┌──

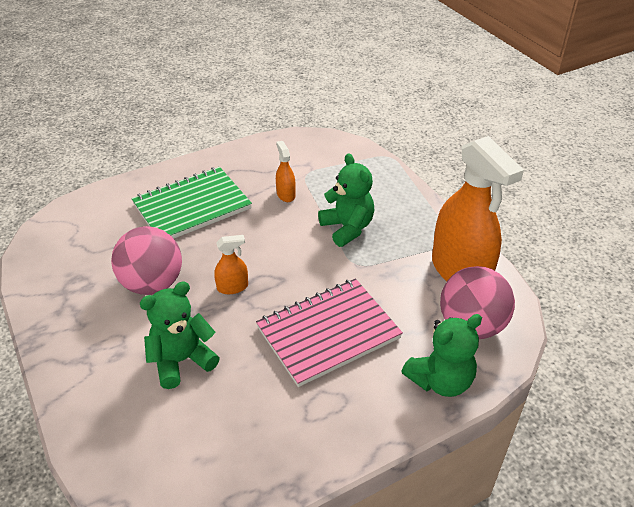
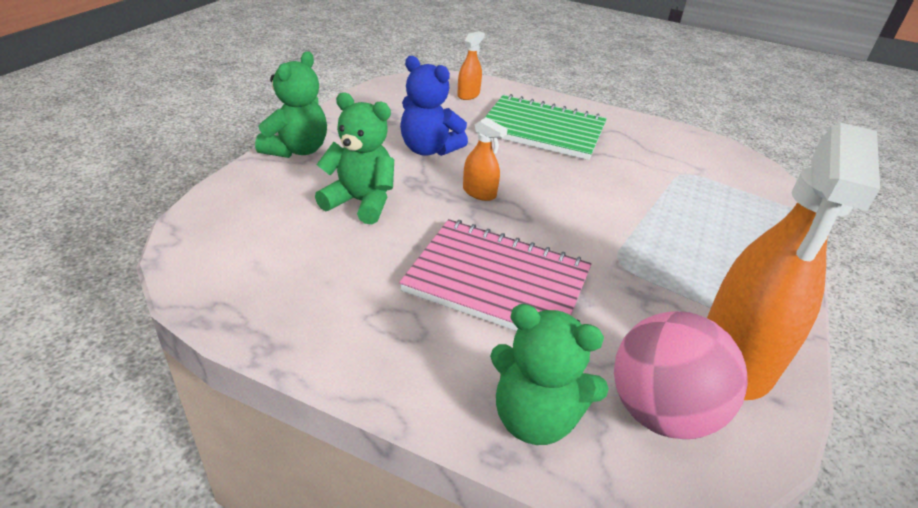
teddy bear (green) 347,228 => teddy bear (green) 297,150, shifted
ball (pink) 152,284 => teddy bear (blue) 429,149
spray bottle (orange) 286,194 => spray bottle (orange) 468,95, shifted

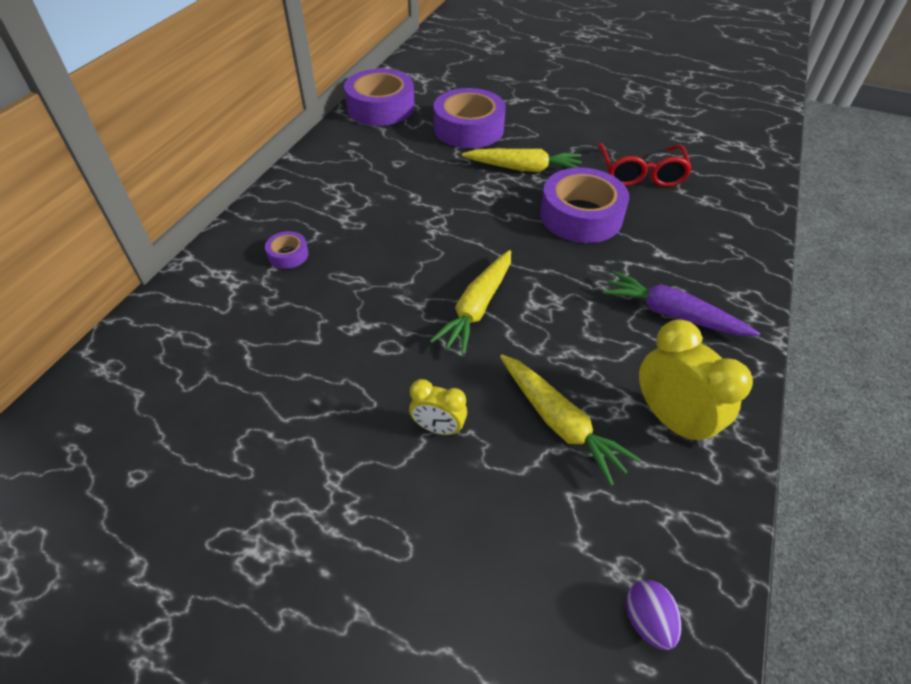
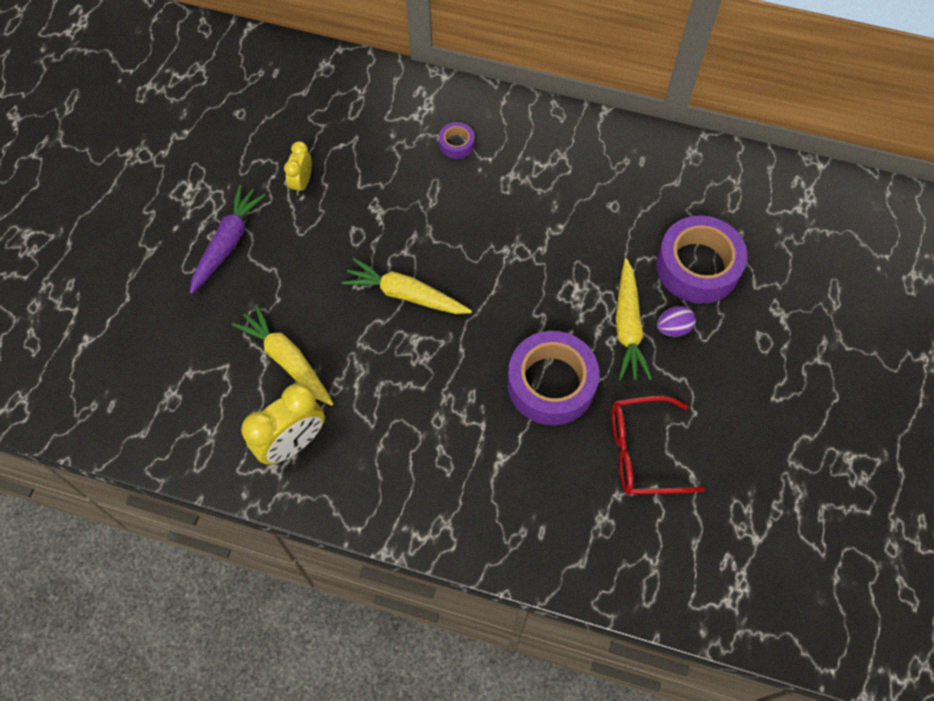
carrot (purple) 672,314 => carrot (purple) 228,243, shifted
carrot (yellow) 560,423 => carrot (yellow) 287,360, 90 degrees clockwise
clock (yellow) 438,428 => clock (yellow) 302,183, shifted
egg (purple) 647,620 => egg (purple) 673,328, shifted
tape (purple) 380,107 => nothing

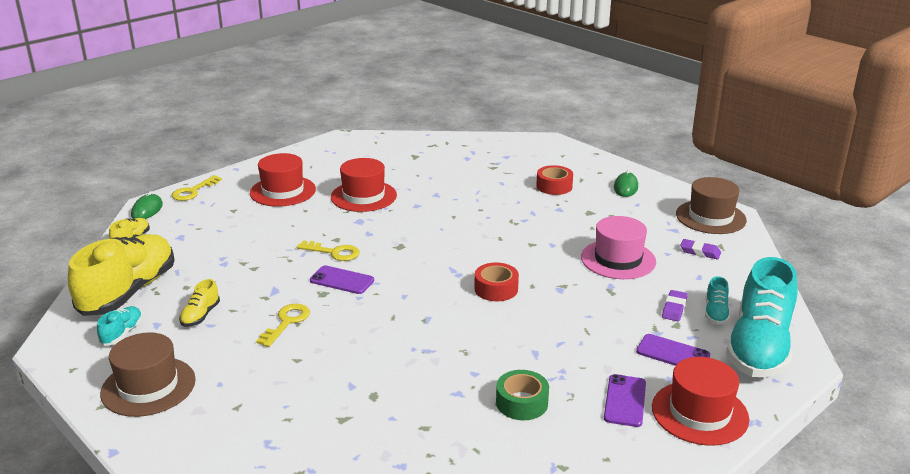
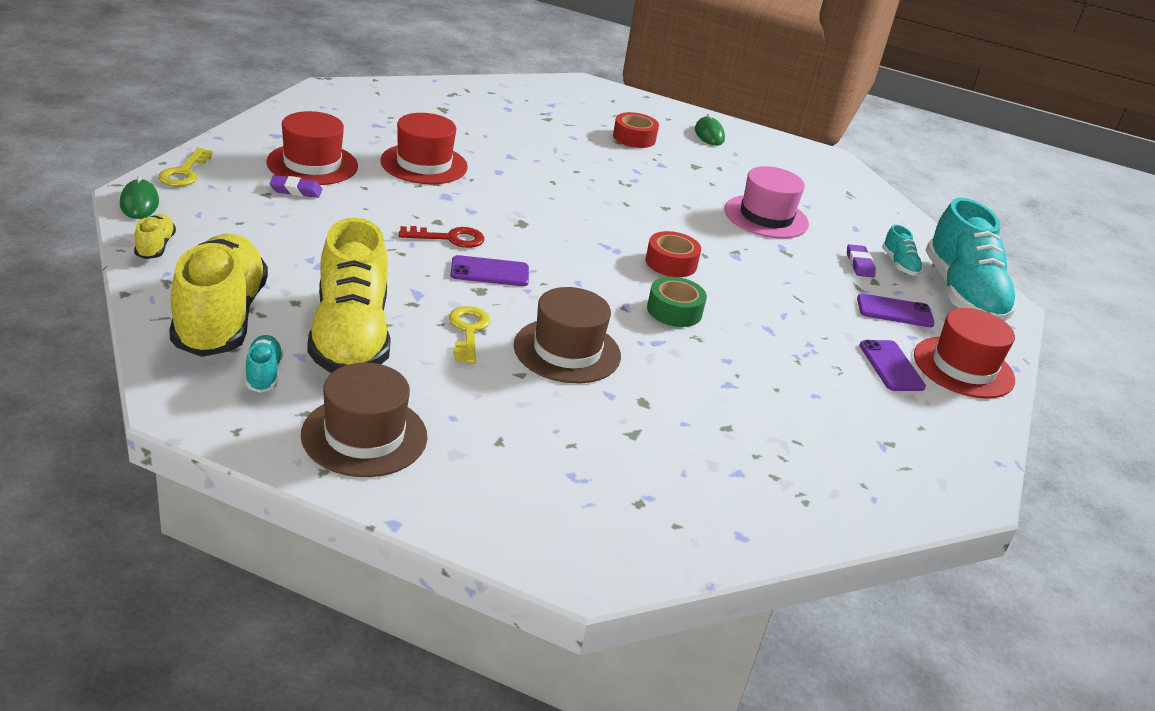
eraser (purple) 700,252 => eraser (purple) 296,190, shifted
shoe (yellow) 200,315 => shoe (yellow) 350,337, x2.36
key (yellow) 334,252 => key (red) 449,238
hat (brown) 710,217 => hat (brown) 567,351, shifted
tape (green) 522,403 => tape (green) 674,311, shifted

└──

* _About this task_:
Go through the entries above and pull out each line with "yellow" in it.

* _Output below_:
carrot (yellow) 560,423 => carrot (yellow) 287,360, 90 degrees clockwise
clock (yellow) 438,428 => clock (yellow) 302,183, shifted
shoe (yellow) 200,315 => shoe (yellow) 350,337, x2.36
key (yellow) 334,252 => key (red) 449,238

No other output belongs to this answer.